THE REQUEST => Rewrite each of the rows below with "screenshot" swapped for "screen capture" everywhere it appears, keeping all other text unchanged. Leave the pictures out of your answer.

[Stored entries]
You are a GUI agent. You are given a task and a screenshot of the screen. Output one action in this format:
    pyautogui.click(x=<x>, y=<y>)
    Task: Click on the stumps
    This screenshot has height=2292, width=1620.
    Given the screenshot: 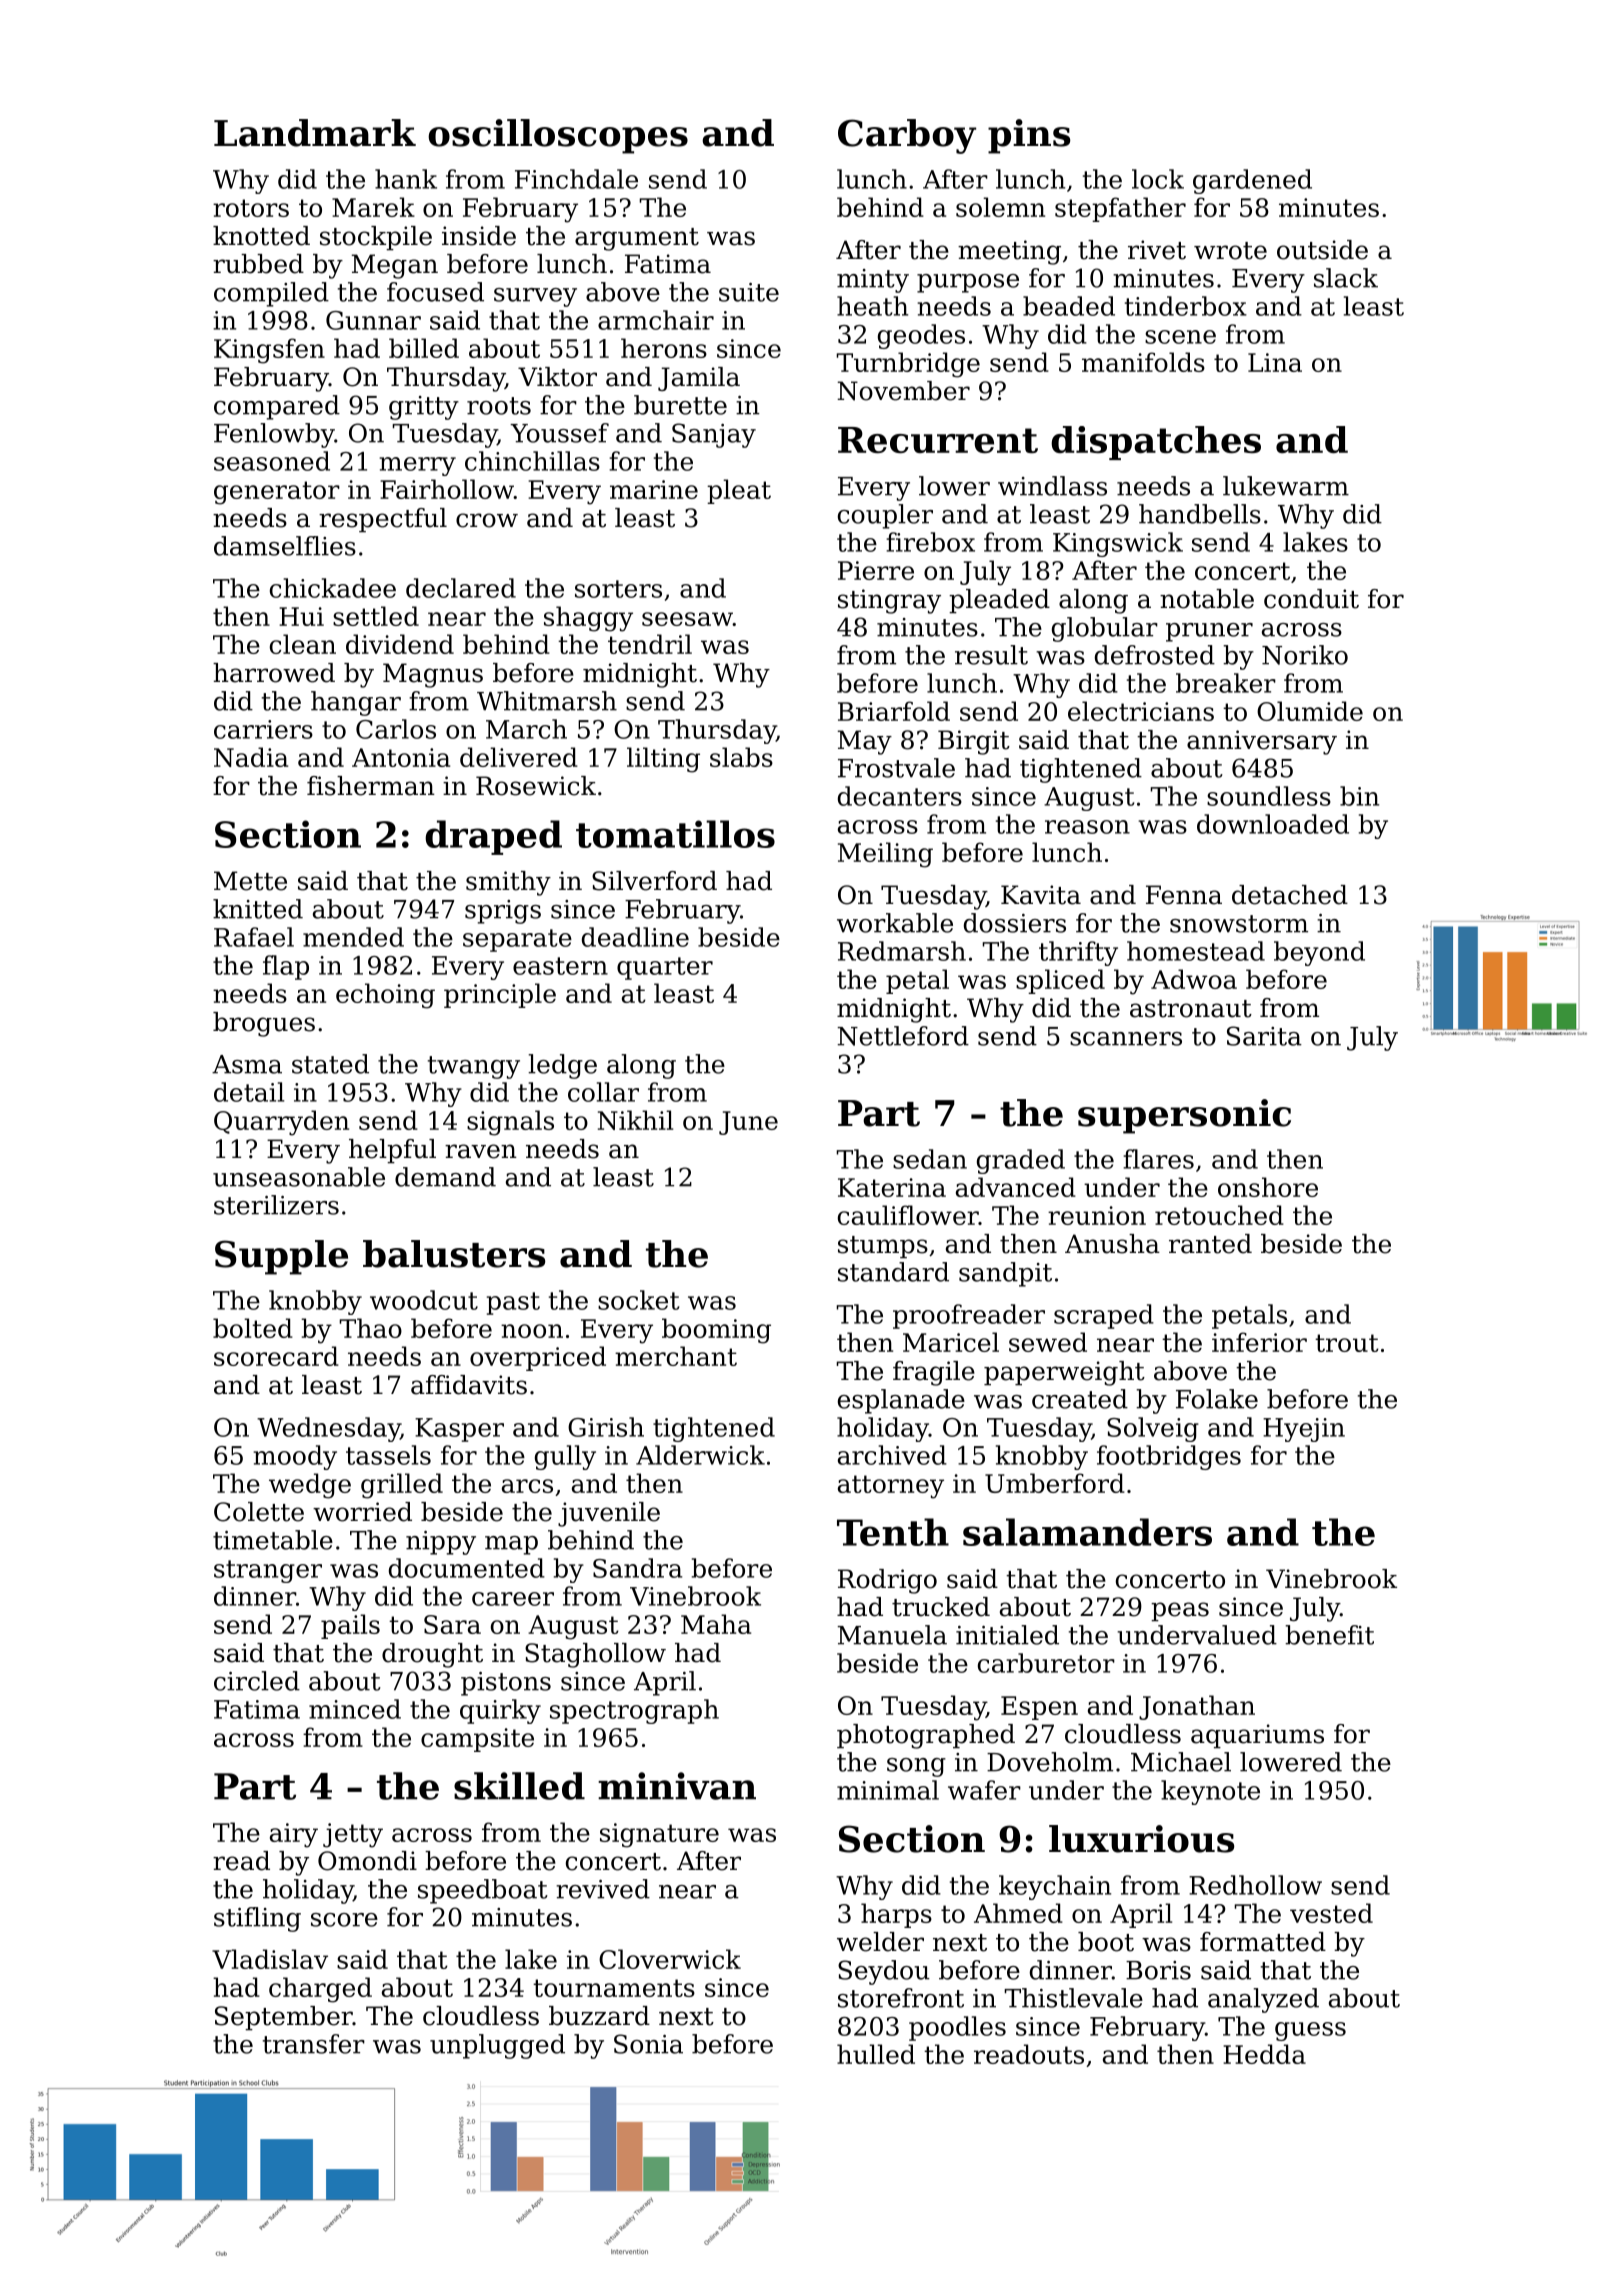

SOLUTION =>
You are a GUI agent. You are given a task and a screen capture of the screen. Output one action in this format:
    pyautogui.click(x=<x>, y=<y>)
    Task: Click on the stumps
    This screen capture has height=2292, width=1620.
    Given the screen capture: 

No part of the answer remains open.